### Task prompt
Please reproduce the following records exactly as they appear.

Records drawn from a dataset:
* * * * *
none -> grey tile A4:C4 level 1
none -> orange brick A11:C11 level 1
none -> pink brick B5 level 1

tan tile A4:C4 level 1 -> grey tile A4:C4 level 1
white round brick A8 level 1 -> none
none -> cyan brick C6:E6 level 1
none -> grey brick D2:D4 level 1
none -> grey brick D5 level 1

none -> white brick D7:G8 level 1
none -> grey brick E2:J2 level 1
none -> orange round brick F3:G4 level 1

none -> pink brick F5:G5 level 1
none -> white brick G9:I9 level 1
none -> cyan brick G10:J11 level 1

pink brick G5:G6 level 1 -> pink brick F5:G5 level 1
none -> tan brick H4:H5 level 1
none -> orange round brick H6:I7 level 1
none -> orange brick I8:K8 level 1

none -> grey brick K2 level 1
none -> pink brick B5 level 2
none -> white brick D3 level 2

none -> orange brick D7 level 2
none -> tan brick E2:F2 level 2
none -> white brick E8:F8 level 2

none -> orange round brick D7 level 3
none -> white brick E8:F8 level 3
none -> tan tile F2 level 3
* * * * *
### Exercise output
none -> grey tile A4:C4 level 1
none -> orange brick A11:C11 level 1
none -> pink brick B5 level 1

tan tile A4:C4 level 1 -> grey tile A4:C4 level 1
white round brick A8 level 1 -> none
none -> cyan brick C6:E6 level 1
none -> grey brick D2:D4 level 1
none -> grey brick D5 level 1

none -> white brick D7:G8 level 1
none -> grey brick E2:J2 level 1
none -> orange round brick F3:G4 level 1

none -> pink brick F5:G5 level 1
none -> white brick G9:I9 level 1
none -> cyan brick G10:J11 level 1

pink brick G5:G6 level 1 -> pink brick F5:G5 level 1
none -> tan brick H4:H5 level 1
none -> orange round brick H6:I7 level 1
none -> orange brick I8:K8 level 1

none -> grey brick K2 level 1
none -> pink brick B5 level 2
none -> white brick D3 level 2

none -> orange brick D7 level 2
none -> tan brick E2:F2 level 2
none -> white brick E8:F8 level 2

none -> orange round brick D7 level 3
none -> white brick E8:F8 level 3
none -> tan tile F2 level 3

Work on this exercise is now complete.